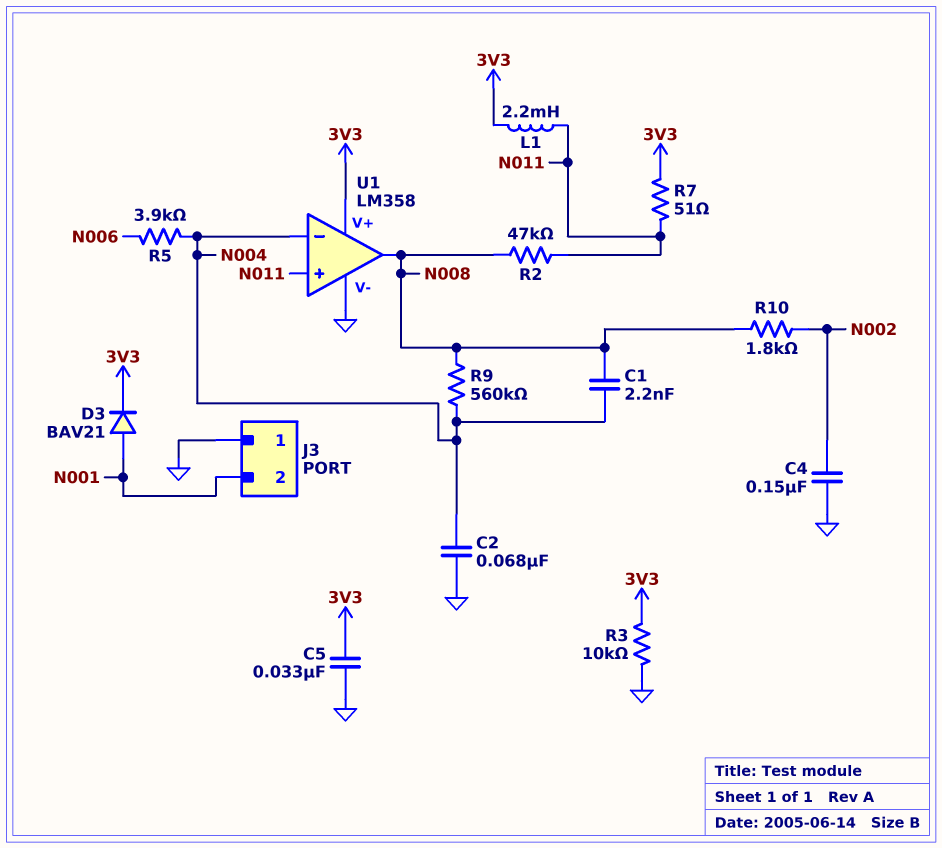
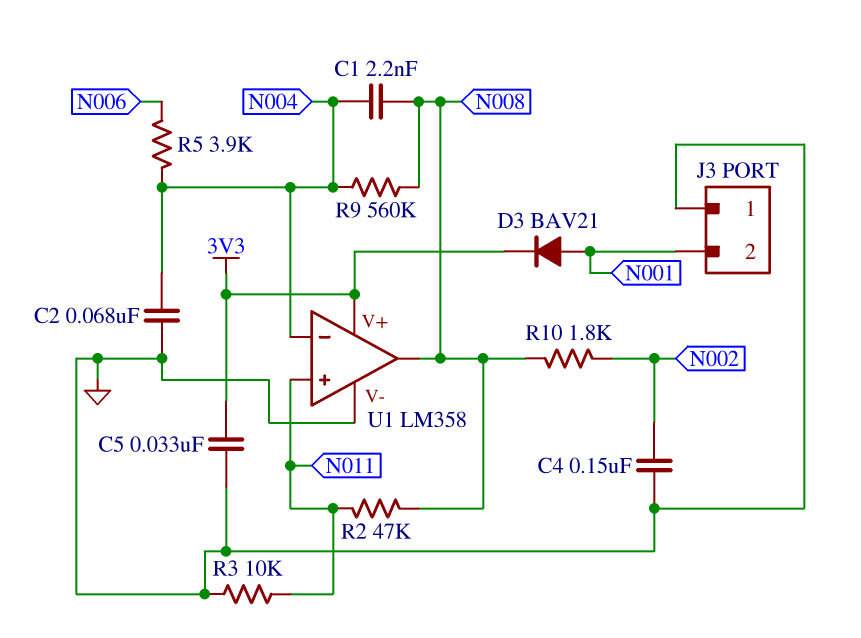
L1: 2.2mH (3V3, N011) -> none
R3: 10k (3V3, GND) -> 10k (GND, N011)
R7: 51 (3V3, N011) -> none

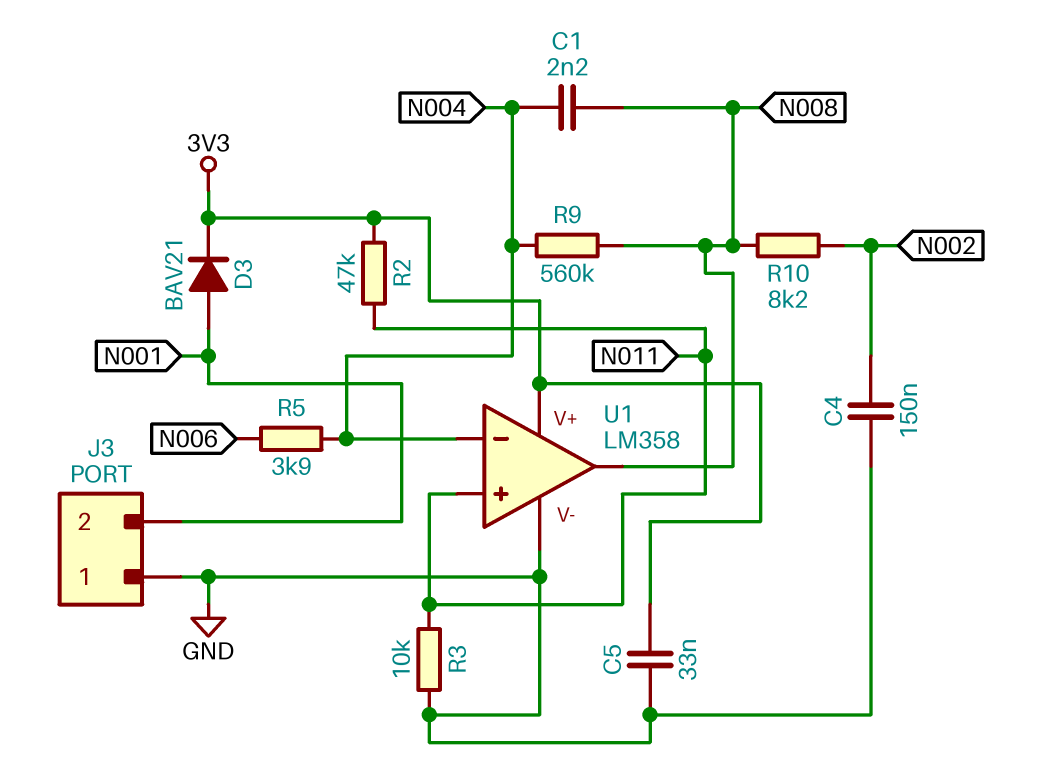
C2: 68nF (GND, N004) -> none
R2: 47k (N008, N011) -> 47k (3V3, N011)
R10: 1.8k (N002, N008) -> 8.2k (N002, N008)

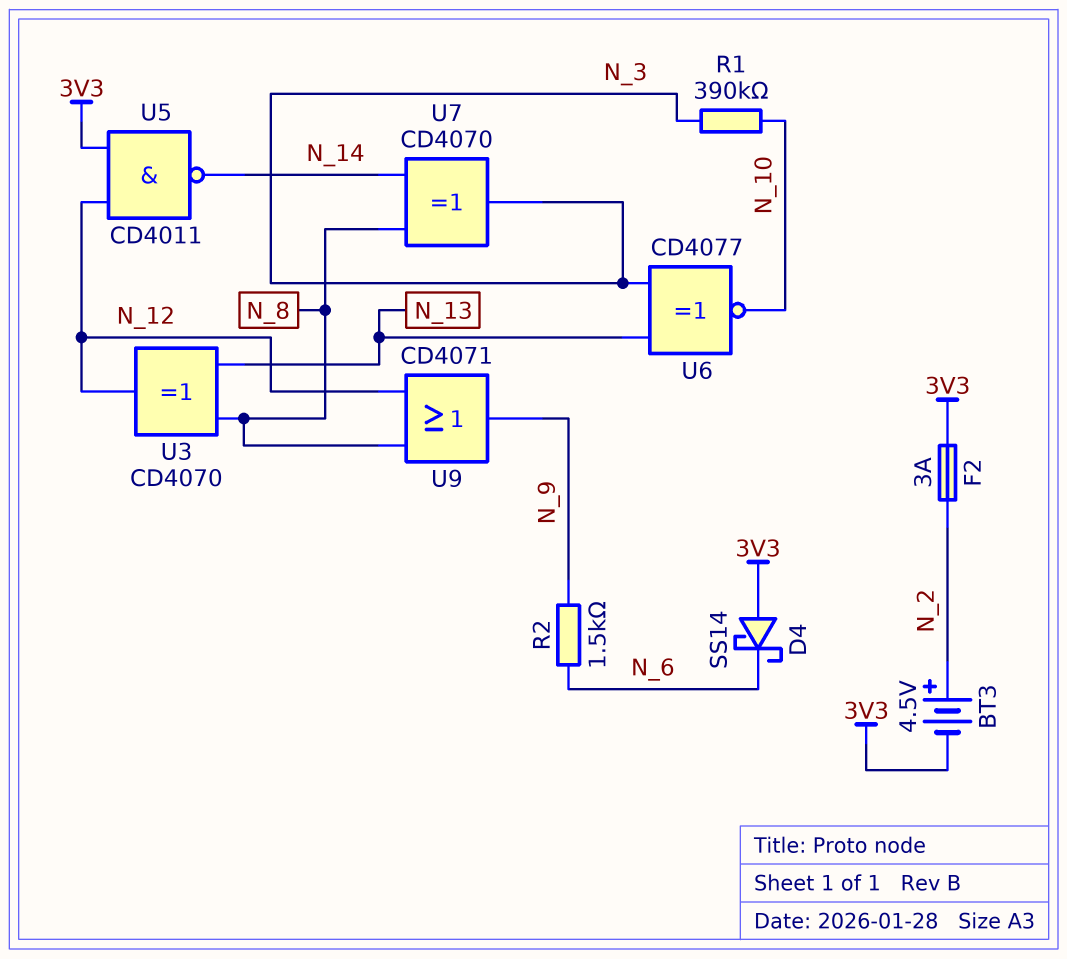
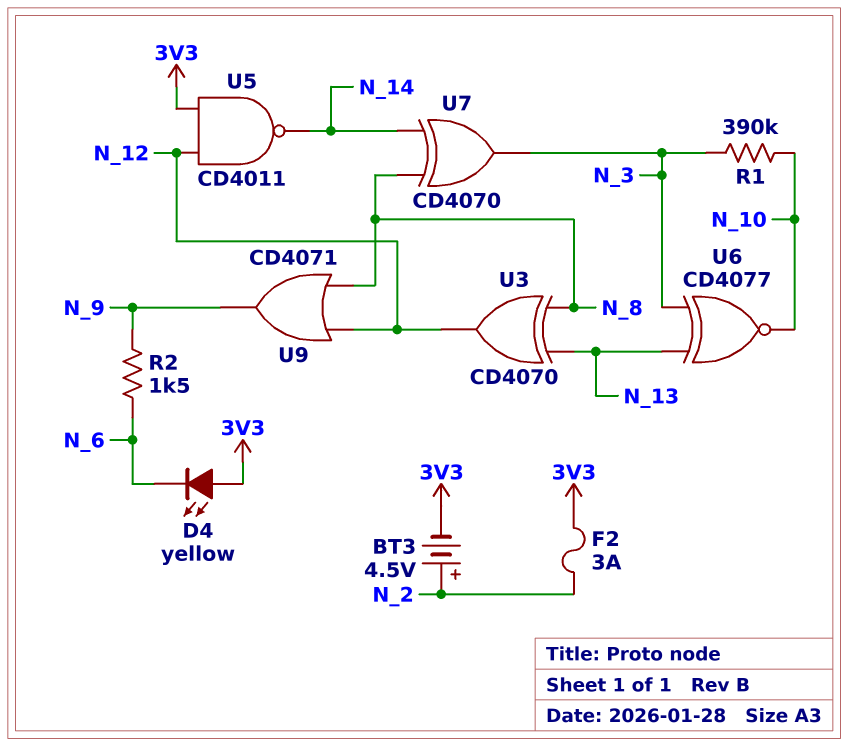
D4: schottky SS14 (A 3V3, K N_6) -> LED yellow (A 3V3, K N_6)

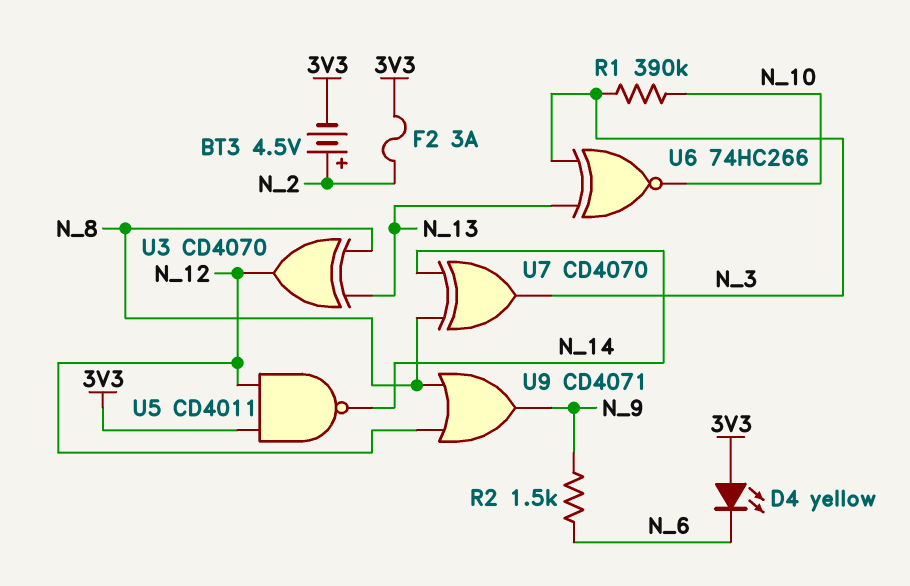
U6: XNOR CD4077 (in N_3, in N_13, out N_10) -> XNOR 74HC266 (in N_3, in N_13, out N_10)

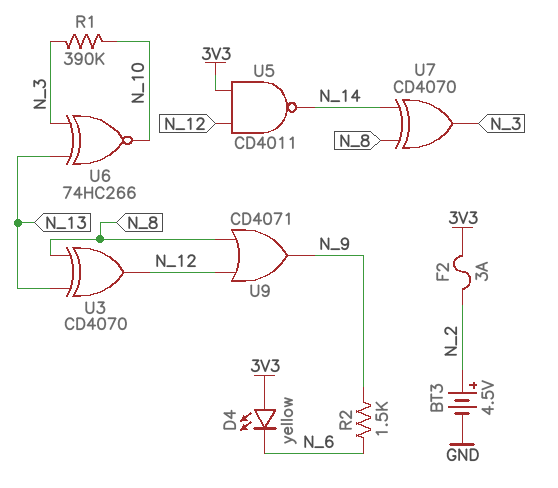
BT3: 4.5V (plus N_2, minus 3V3) -> 4.5V (plus N_2, minus GND)

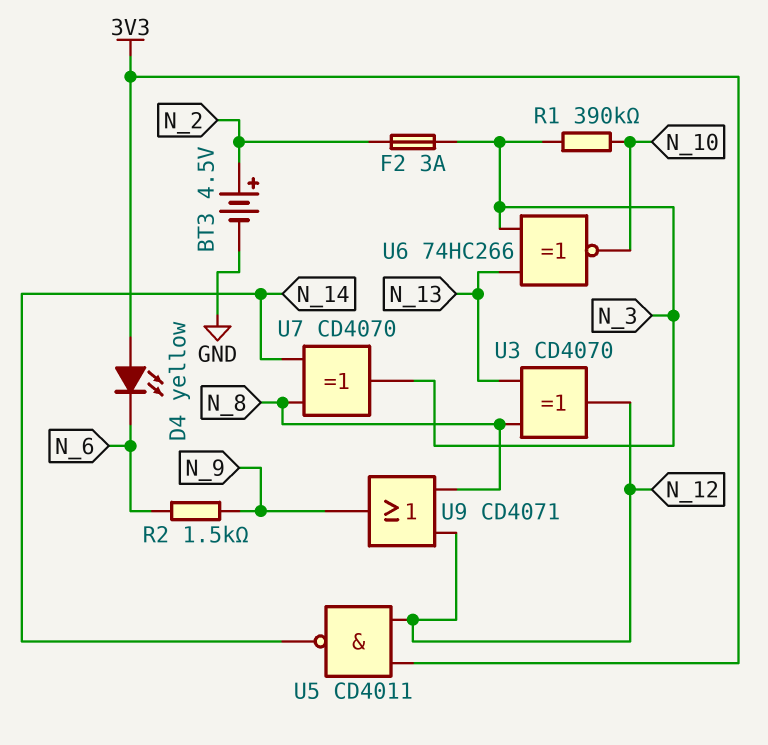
F2: 3A (3V3, N_2) -> 3A (N_2, N_3)

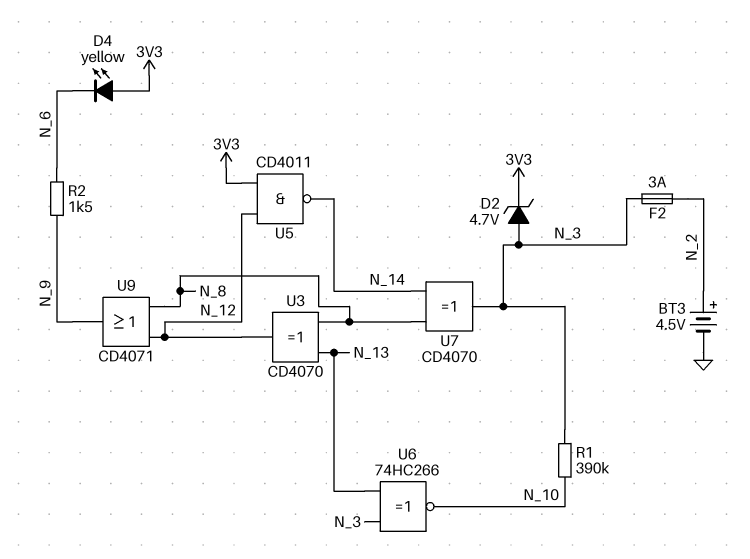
D2: none -> zener 4.7V (A N_3, K 3V3)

════

Directions
The entries above need to be transcribed word for word, and the pictures stay out.

Solution to this task
L1: 2.2mH (3V3, N011) -> none
R3: 10k (3V3, GND) -> 10k (GND, N011)
R7: 51 (3V3, N011) -> none

C2: 68nF (GND, N004) -> none
R2: 47k (N008, N011) -> 47k (3V3, N011)
R10: 1.8k (N002, N008) -> 8.2k (N002, N008)

D4: schottky SS14 (A 3V3, K N_6) -> LED yellow (A 3V3, K N_6)

U6: XNOR CD4077 (in N_3, in N_13, out N_10) -> XNOR 74HC266 (in N_3, in N_13, out N_10)

BT3: 4.5V (plus N_2, minus 3V3) -> 4.5V (plus N_2, minus GND)

F2: 3A (3V3, N_2) -> 3A (N_2, N_3)

D2: none -> zener 4.7V (A N_3, K 3V3)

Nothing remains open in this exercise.